** Provided information follows **

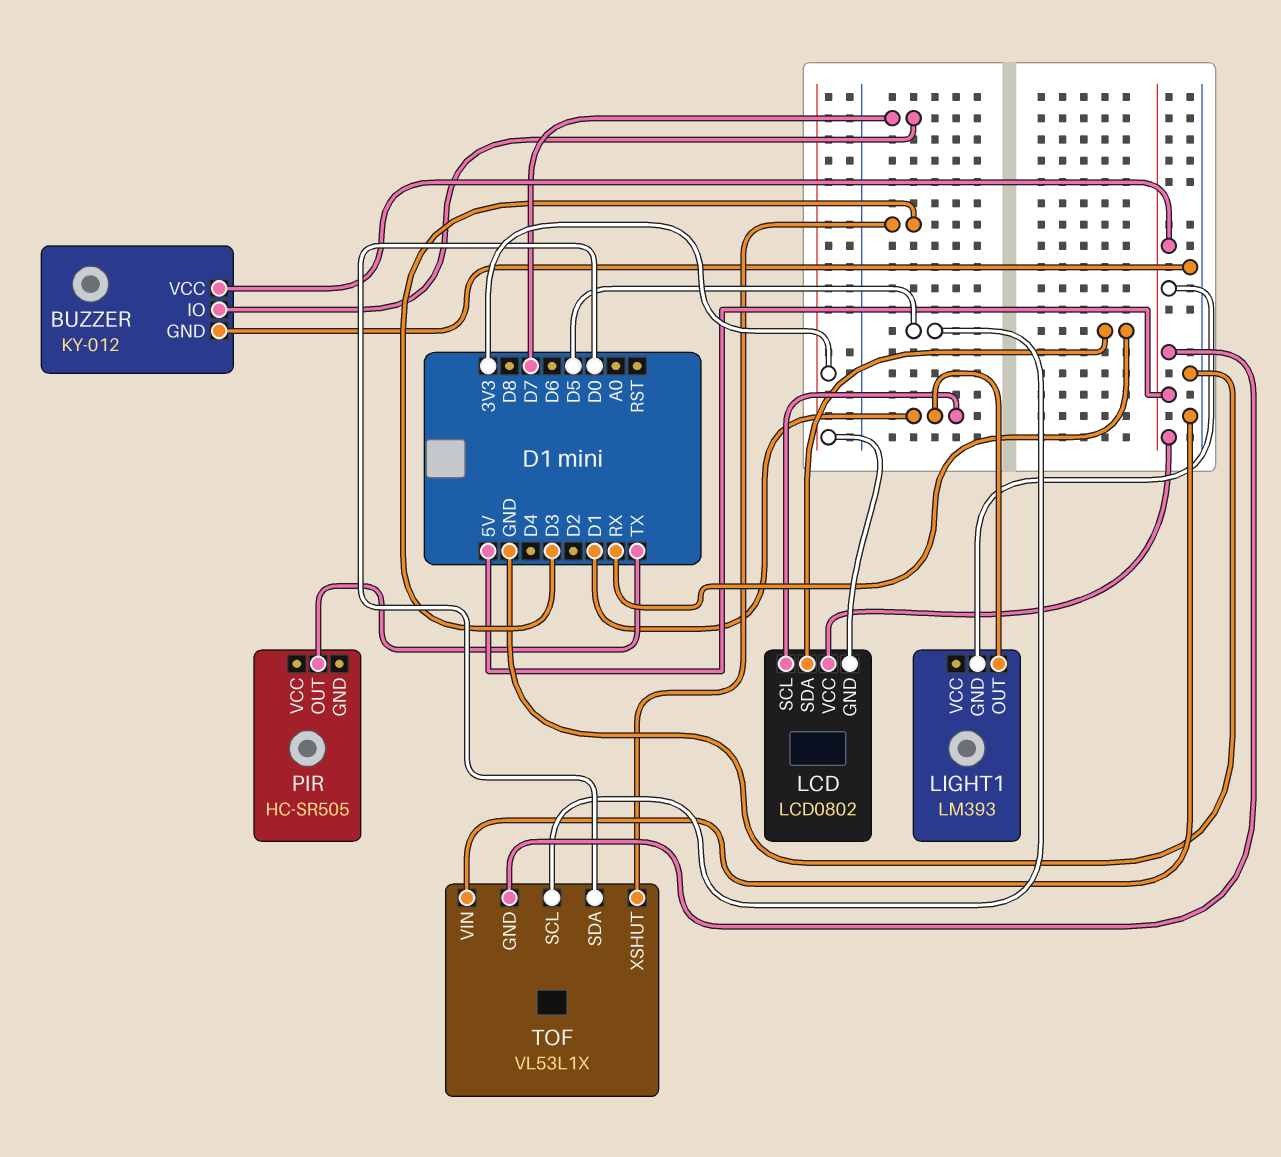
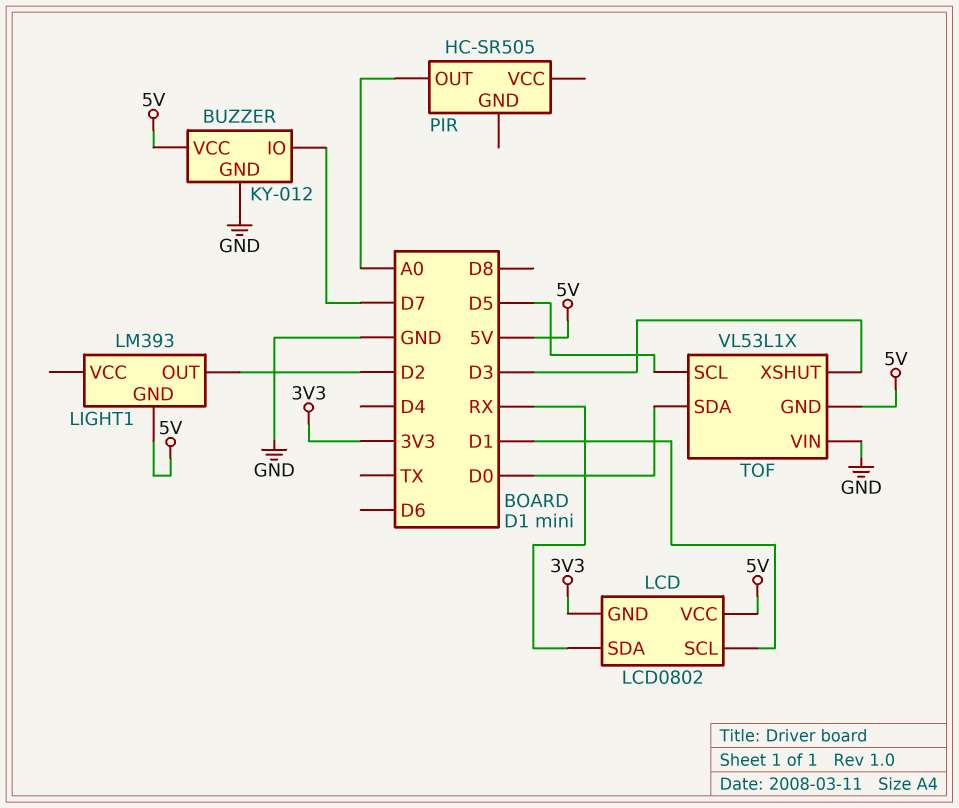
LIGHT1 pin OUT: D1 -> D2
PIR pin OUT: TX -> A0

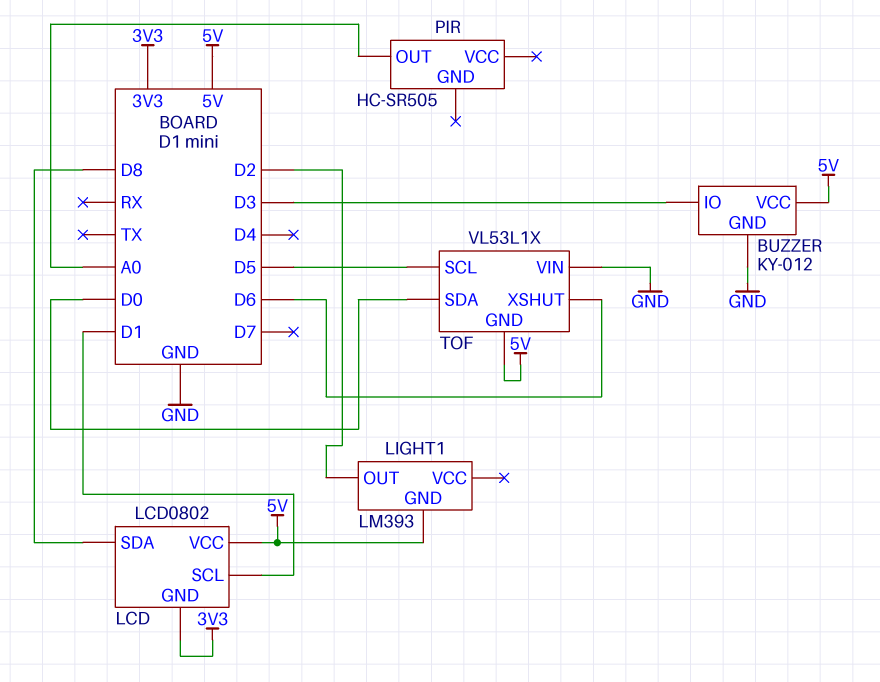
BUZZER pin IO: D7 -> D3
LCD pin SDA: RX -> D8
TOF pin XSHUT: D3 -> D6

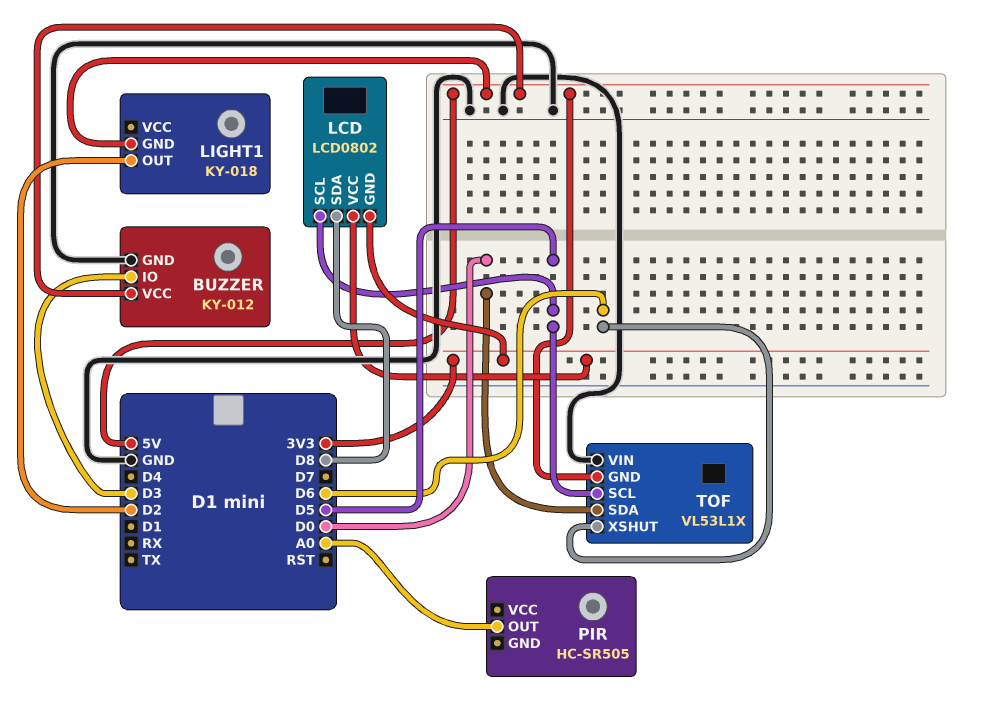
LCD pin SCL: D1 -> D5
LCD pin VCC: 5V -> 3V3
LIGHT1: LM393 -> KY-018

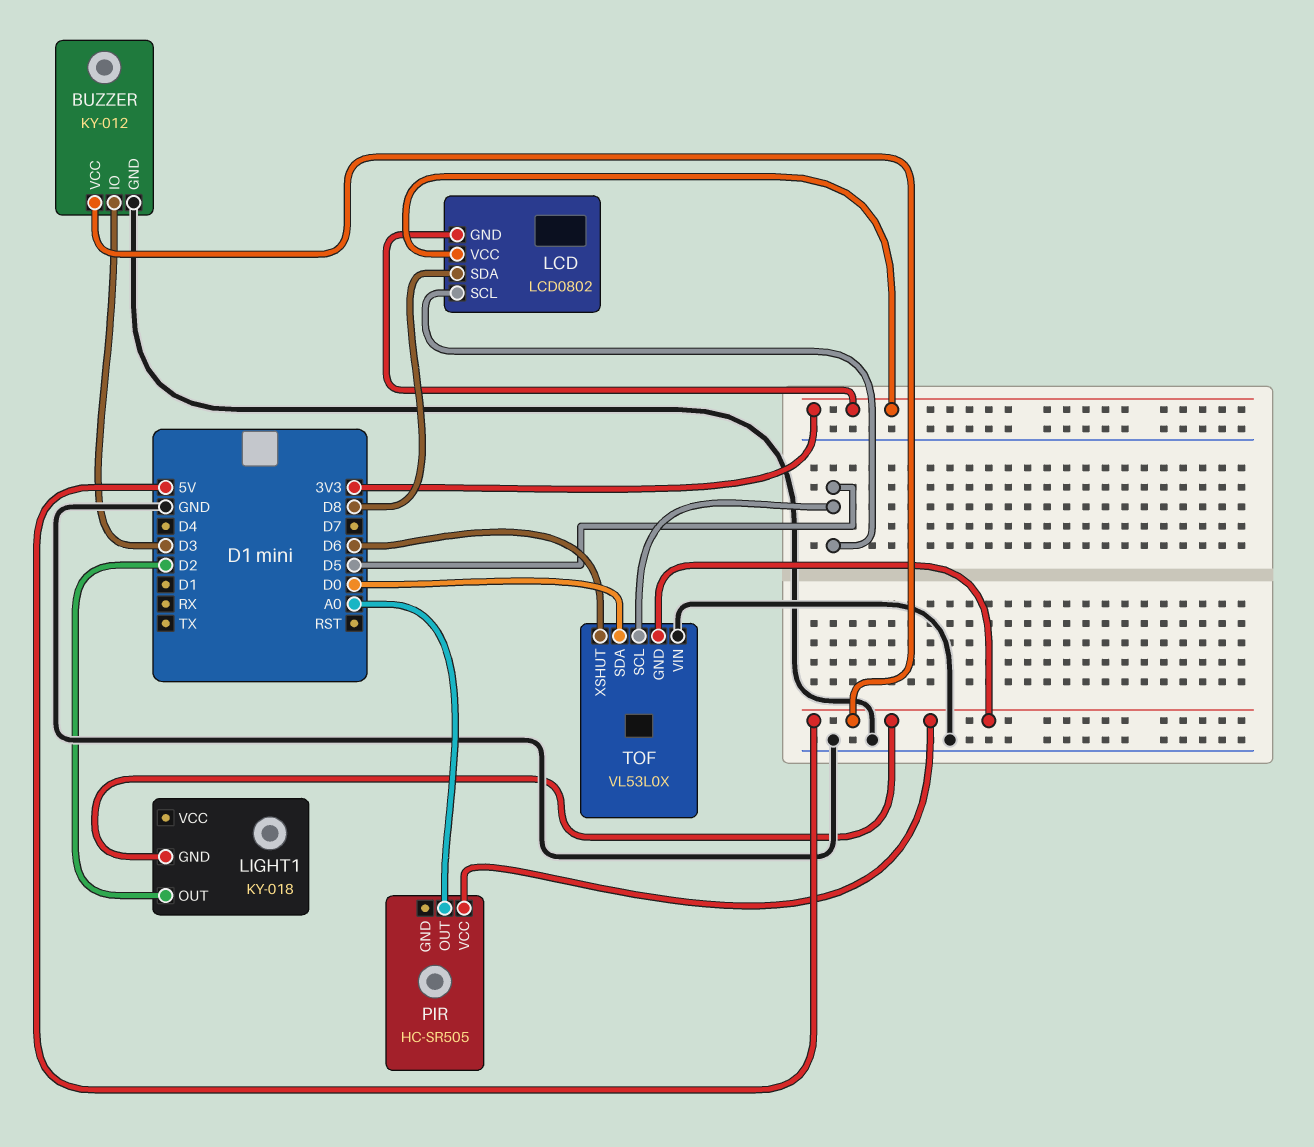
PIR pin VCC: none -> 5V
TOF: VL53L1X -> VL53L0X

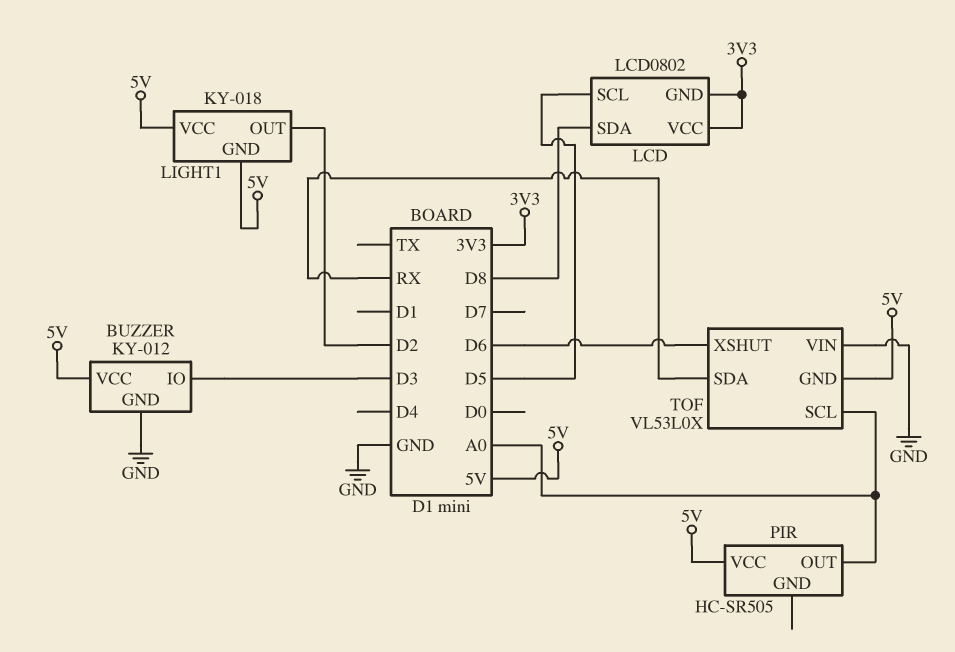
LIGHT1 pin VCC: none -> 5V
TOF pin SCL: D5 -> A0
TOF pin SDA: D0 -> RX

** End of Provided information **
** Provided information follows **

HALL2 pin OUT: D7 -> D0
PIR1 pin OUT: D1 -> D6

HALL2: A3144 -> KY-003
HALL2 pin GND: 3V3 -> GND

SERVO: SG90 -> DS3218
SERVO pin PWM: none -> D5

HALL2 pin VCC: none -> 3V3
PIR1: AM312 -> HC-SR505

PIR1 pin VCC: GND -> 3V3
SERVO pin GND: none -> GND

** End of Provided information **

Go through the material and select each line with the string "SERVO" in it.

SERVO: SG90 -> DS3218
SERVO pin PWM: none -> D5
SERVO pin GND: none -> GND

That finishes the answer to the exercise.